*** Opening Records provided ***
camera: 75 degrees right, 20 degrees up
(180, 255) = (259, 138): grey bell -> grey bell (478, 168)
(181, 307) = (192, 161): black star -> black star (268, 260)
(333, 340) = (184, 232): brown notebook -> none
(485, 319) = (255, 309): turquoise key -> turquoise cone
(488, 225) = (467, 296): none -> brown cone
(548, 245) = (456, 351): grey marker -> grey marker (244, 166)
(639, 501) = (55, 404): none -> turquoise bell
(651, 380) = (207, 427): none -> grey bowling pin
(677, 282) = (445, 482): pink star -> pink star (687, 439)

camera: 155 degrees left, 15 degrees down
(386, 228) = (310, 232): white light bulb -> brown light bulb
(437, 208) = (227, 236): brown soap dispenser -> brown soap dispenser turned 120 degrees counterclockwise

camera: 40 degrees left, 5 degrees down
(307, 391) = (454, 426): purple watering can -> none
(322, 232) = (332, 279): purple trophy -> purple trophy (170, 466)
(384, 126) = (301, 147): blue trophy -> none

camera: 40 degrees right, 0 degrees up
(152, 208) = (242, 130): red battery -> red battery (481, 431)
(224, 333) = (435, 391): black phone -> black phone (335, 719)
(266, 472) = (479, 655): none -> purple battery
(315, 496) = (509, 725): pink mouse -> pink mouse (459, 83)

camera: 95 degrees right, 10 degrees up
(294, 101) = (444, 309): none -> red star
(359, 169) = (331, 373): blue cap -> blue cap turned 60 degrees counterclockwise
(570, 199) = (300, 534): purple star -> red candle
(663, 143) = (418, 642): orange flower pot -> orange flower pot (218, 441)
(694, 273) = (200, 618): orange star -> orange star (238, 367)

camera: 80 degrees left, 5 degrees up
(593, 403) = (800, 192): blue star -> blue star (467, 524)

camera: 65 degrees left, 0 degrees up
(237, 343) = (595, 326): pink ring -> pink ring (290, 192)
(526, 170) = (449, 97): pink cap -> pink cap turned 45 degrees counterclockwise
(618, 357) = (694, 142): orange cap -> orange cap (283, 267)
*** Closing Records provided ***
■ **Problem description**
The data given before this task must be transcribed exactly and in full.

■ **Response to this task**
camera: 75 degrees right, 20 degrees up
(180, 255) = (259, 138): grey bell -> grey bell (478, 168)
(181, 307) = (192, 161): black star -> black star (268, 260)
(333, 340) = (184, 232): brown notebook -> none
(485, 319) = (255, 309): turquoise key -> turquoise cone
(488, 225) = (467, 296): none -> brown cone
(548, 245) = (456, 351): grey marker -> grey marker (244, 166)
(639, 501) = (55, 404): none -> turquoise bell
(651, 380) = (207, 427): none -> grey bowling pin
(677, 282) = (445, 482): pink star -> pink star (687, 439)

camera: 155 degrees left, 15 degrees down
(386, 228) = (310, 232): white light bulb -> brown light bulb
(437, 208) = (227, 236): brown soap dispenser -> brown soap dispenser turned 120 degrees counterclockwise

camera: 40 degrees left, 5 degrees down
(307, 391) = (454, 426): purple watering can -> none
(322, 232) = (332, 279): purple trophy -> purple trophy (170, 466)
(384, 126) = (301, 147): blue trophy -> none

camera: 40 degrees right, 0 degrees up
(152, 208) = (242, 130): red battery -> red battery (481, 431)
(224, 333) = (435, 391): black phone -> black phone (335, 719)
(266, 472) = (479, 655): none -> purple battery
(315, 496) = (509, 725): pink mouse -> pink mouse (459, 83)

camera: 95 degrees right, 10 degrees up
(294, 101) = (444, 309): none -> red star
(359, 169) = (331, 373): blue cap -> blue cap turned 60 degrees counterclockwise
(570, 199) = (300, 534): purple star -> red candle
(663, 143) = (418, 642): orange flower pot -> orange flower pot (218, 441)
(694, 273) = (200, 618): orange star -> orange star (238, 367)

camera: 80 degrees left, 5 degrees up
(593, 403) = (800, 192): blue star -> blue star (467, 524)

camera: 65 degrees left, 0 degrees up
(237, 343) = (595, 326): pink ring -> pink ring (290, 192)
(526, 170) = (449, 97): pink cap -> pink cap turned 45 degrees counterclockwise
(618, 357) = (694, 142): orange cap -> orange cap (283, 267)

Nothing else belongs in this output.